## Saved data entries
◇ ◇ ◇ ◇ ◇

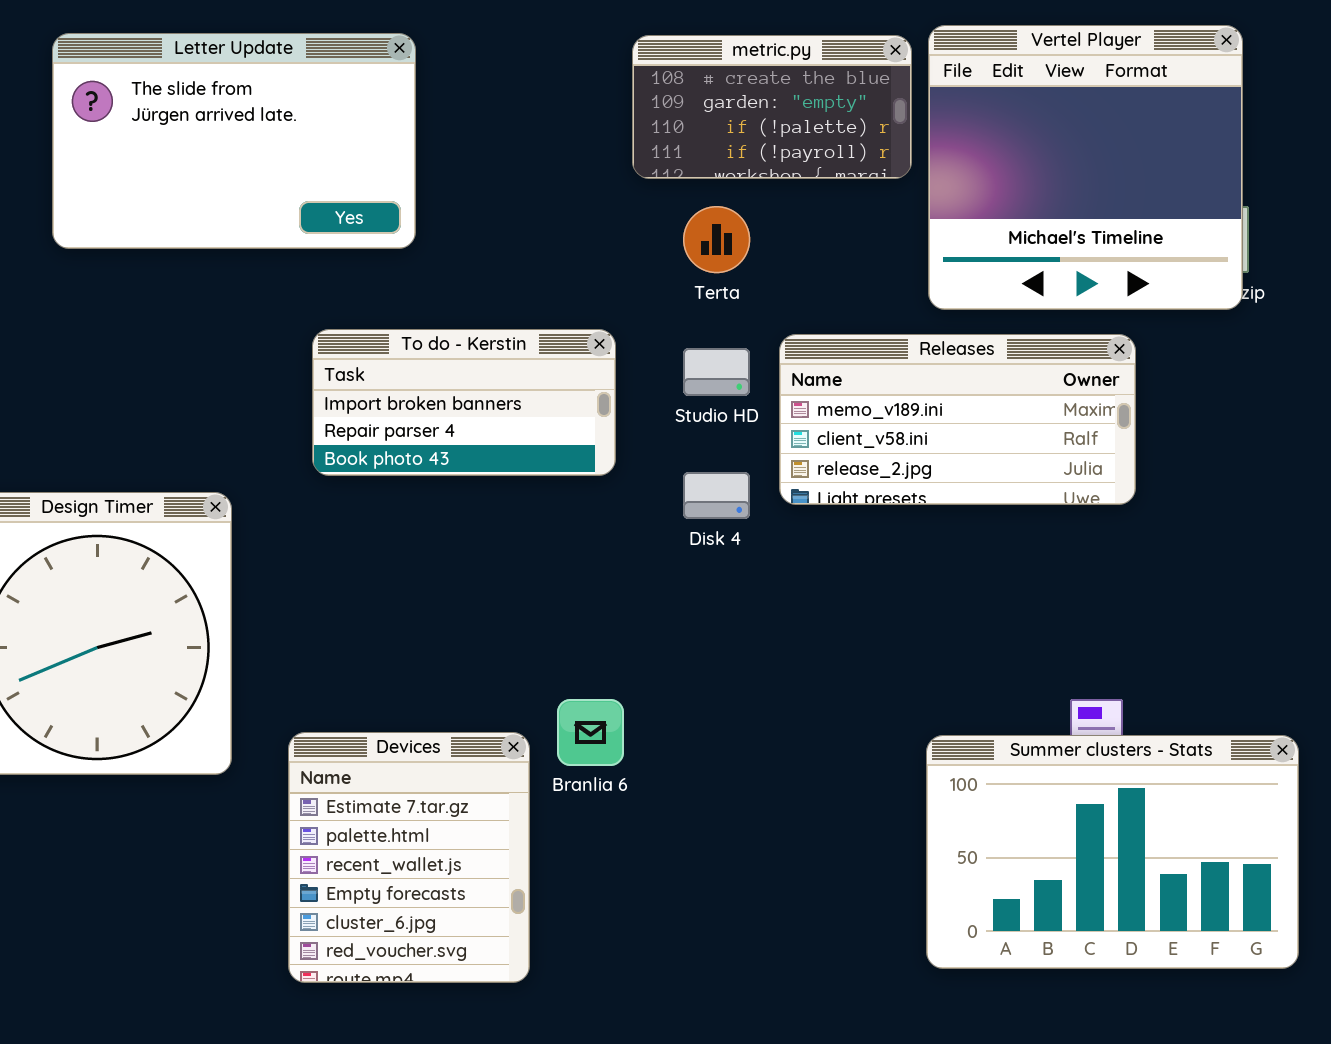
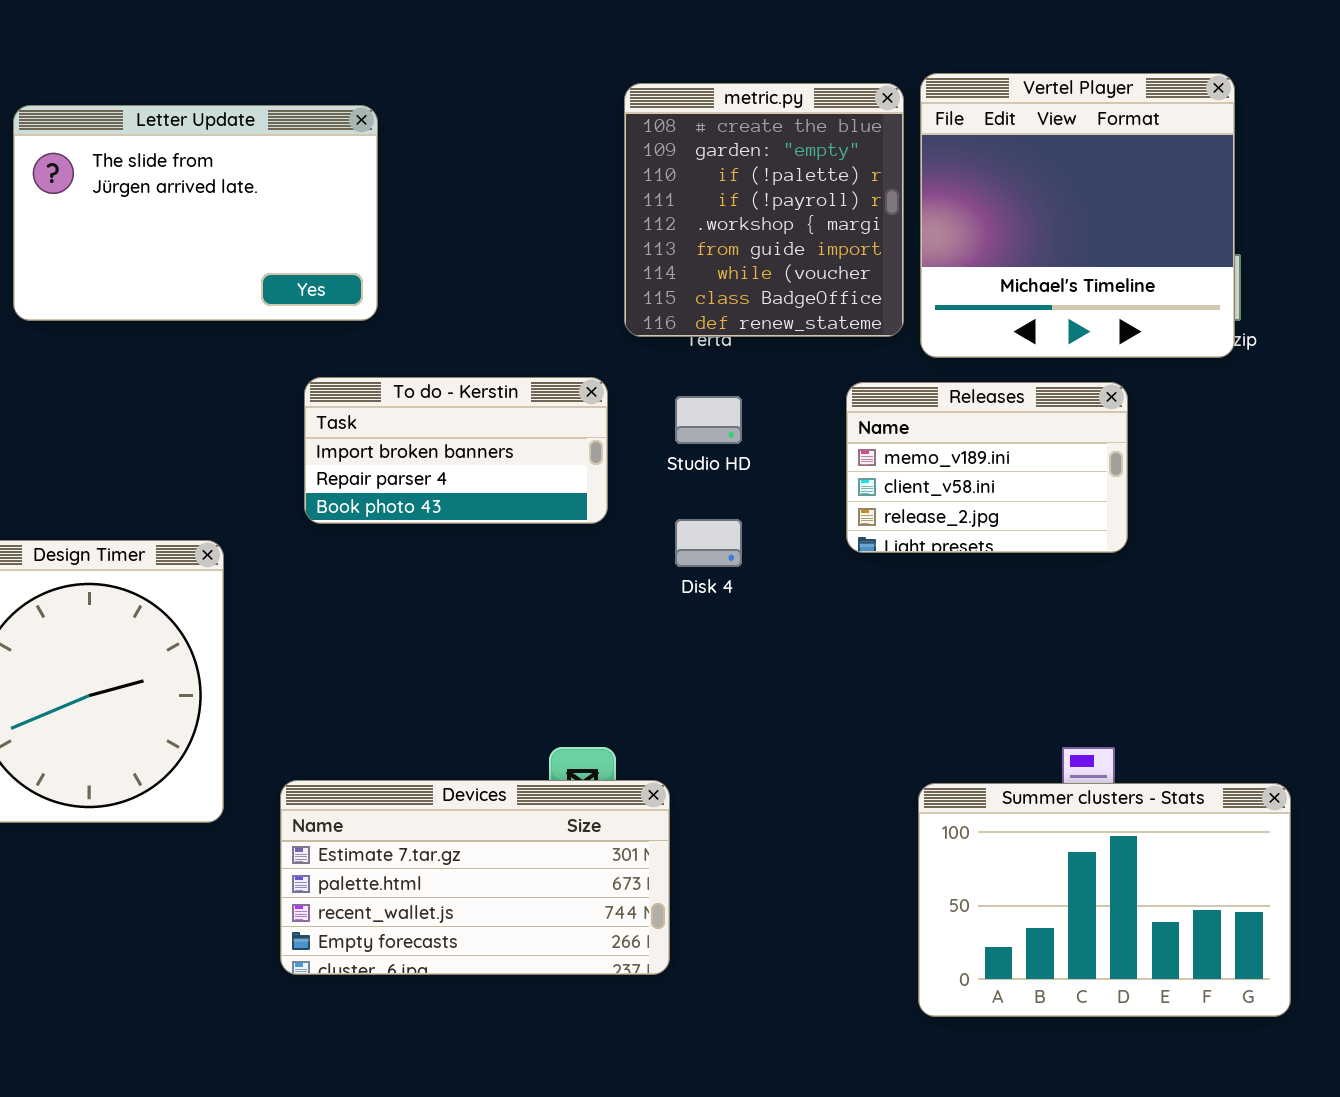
Letter Update: [52,33,416,249] -> [13,105,378,321], moved
metric.py: [632,35,912,179] -> [624,83,904,337], resized
Releases: [779,334,1136,505] -> [846,382,1128,553], resized
Devices: [288,732,530,983] -> [280,780,670,975], resized

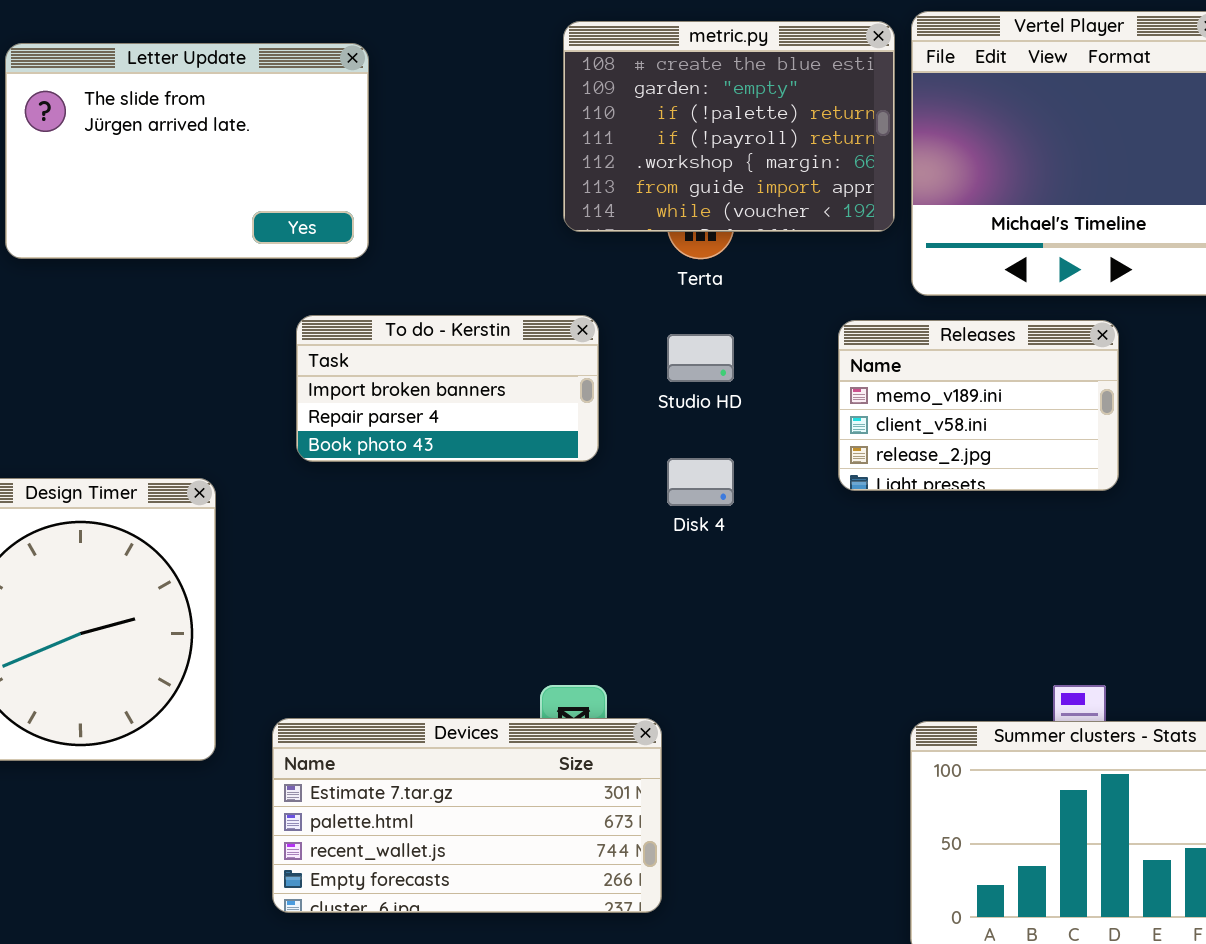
metric.py: [624,83,904,337] -> [563,21,895,232], resized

◇ ◇ ◇ ◇ ◇

Please copy the data above exactly; the pictures do not belong in the copy.

## RESPONSE FOR THIS EXERCISE
Letter Update: [52,33,416,249] -> [13,105,378,321], moved
metric.py: [632,35,912,179] -> [624,83,904,337], resized
Releases: [779,334,1136,505] -> [846,382,1128,553], resized
Devices: [288,732,530,983] -> [280,780,670,975], resized

metric.py: [624,83,904,337] -> [563,21,895,232], resized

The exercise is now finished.